[Scene edit records]
--------

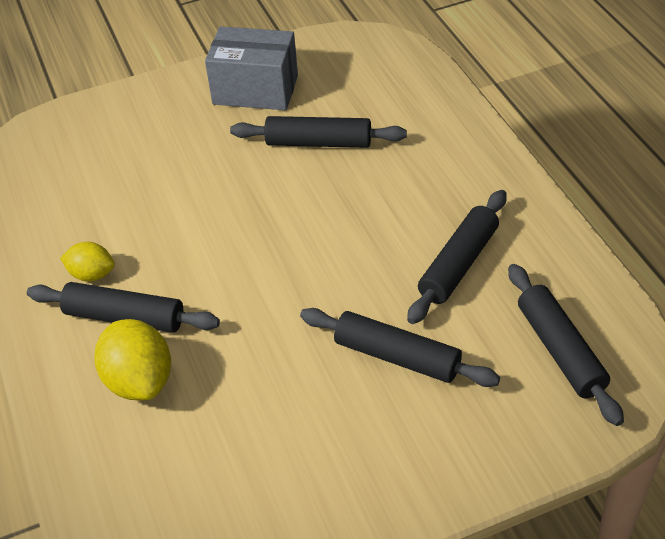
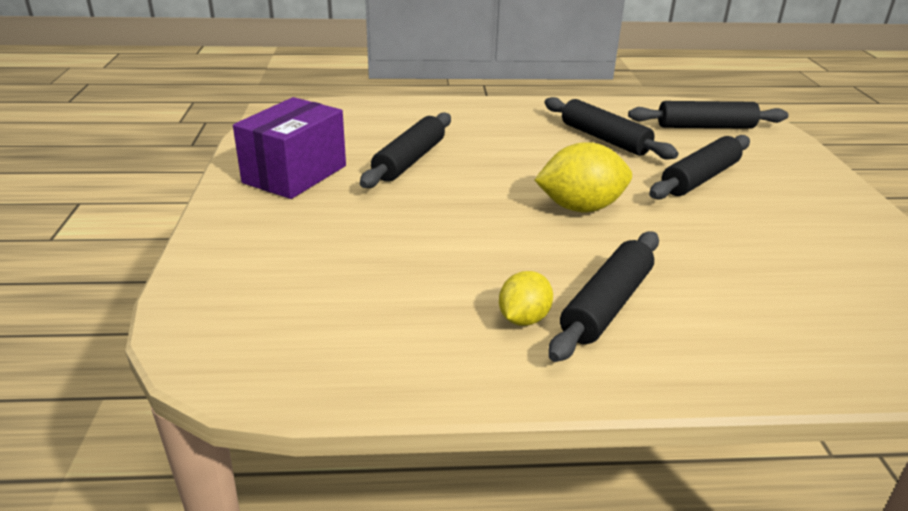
camera: 75 degrees left, 15 degrees down
(139, 381) = (708, 309): yellow lemon -> yellow lemon (580, 208)
(255, 90) = (295, 174): grey box -> purple box

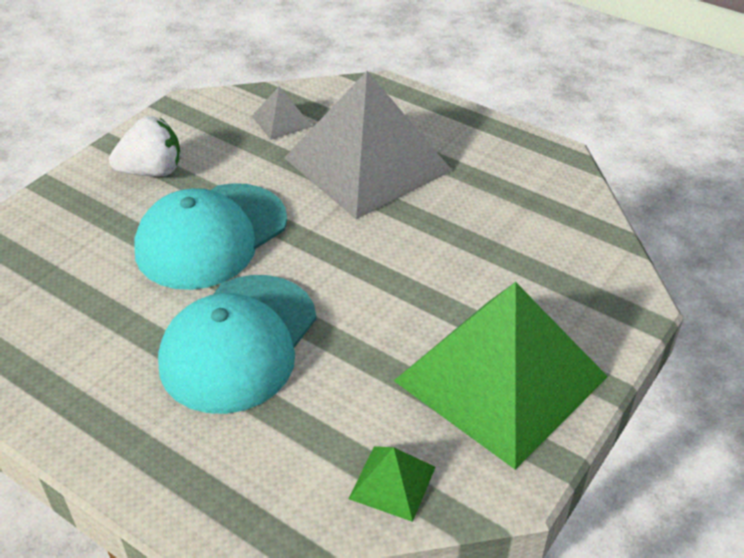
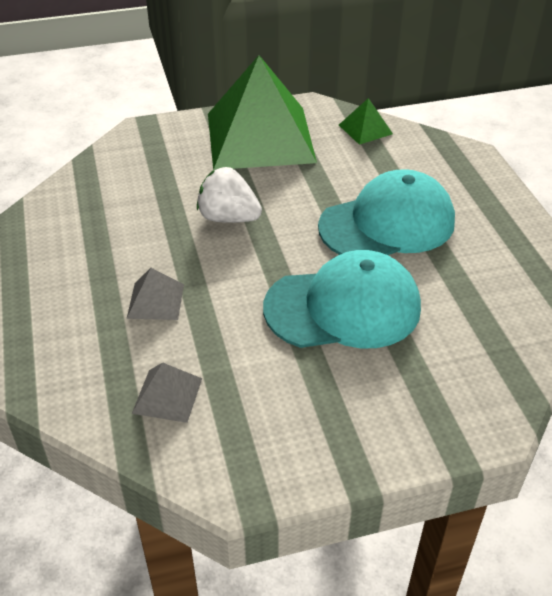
camera: 140 degrees left, 0 degrees up
(152, 171) = (342, 407): white strawberry -> white strawberry (228, 218)
(367, 164) = (155, 301): grey pyramid -> grey pyramid, size x0.40

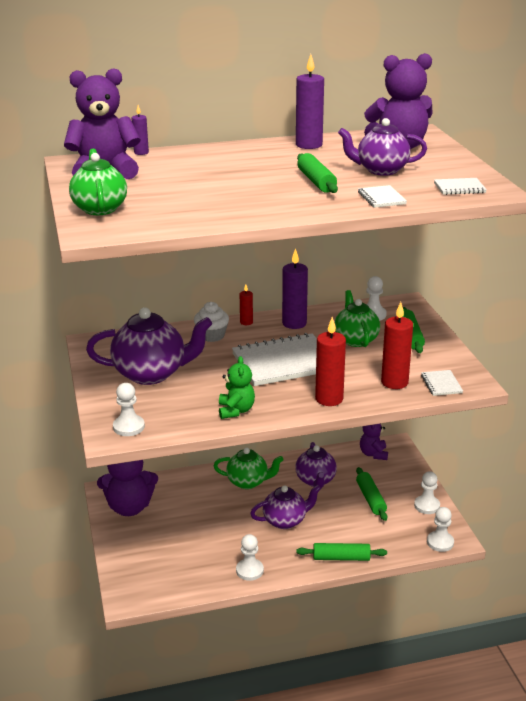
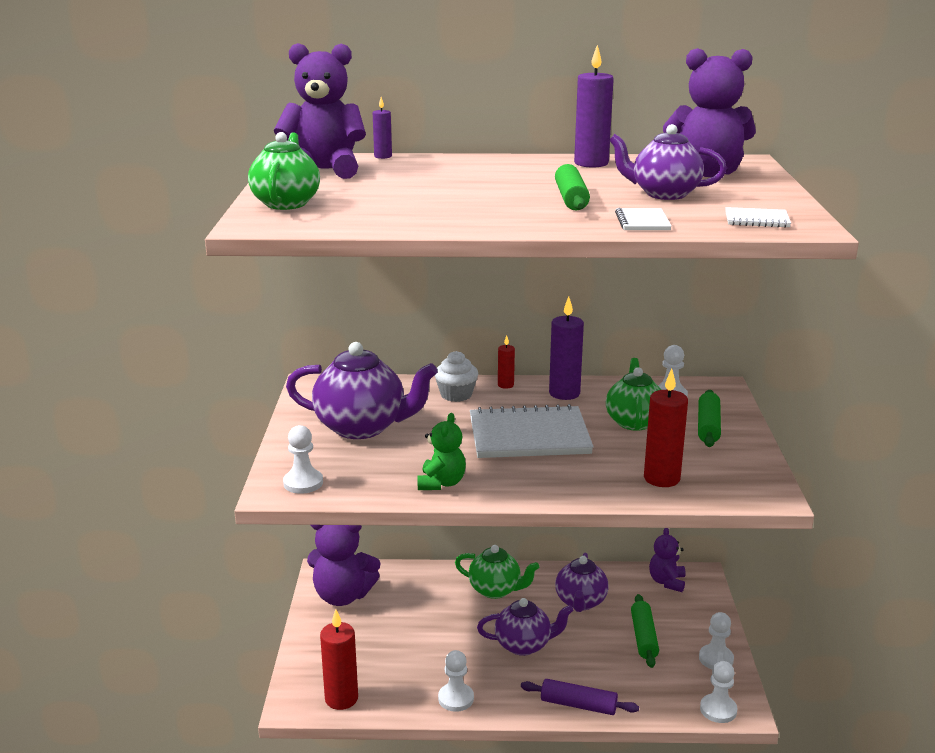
camera: 15 degrees right, 5 degrees down
(329, 399) = (566, 486): red candle -> red candle (341, 699)
(341, 558) = (578, 705): green rolling pin -> purple rolling pin
(441, 384) = (724, 489): white notebook -> none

--------

**Assigned task**
Where a record holds a picture, leave the picture out and restate the rest word for word.

**Result of this exercise**
camera: 75 degrees left, 15 degrees down
(139, 381) = (708, 309): yellow lemon -> yellow lemon (580, 208)
(255, 90) = (295, 174): grey box -> purple box

camera: 140 degrees left, 0 degrees up
(152, 171) = (342, 407): white strawberry -> white strawberry (228, 218)
(367, 164) = (155, 301): grey pyramid -> grey pyramid, size x0.40

camera: 15 degrees right, 5 degrees down
(329, 399) = (566, 486): red candle -> red candle (341, 699)
(341, 558) = (578, 705): green rolling pin -> purple rolling pin
(441, 384) = (724, 489): white notebook -> none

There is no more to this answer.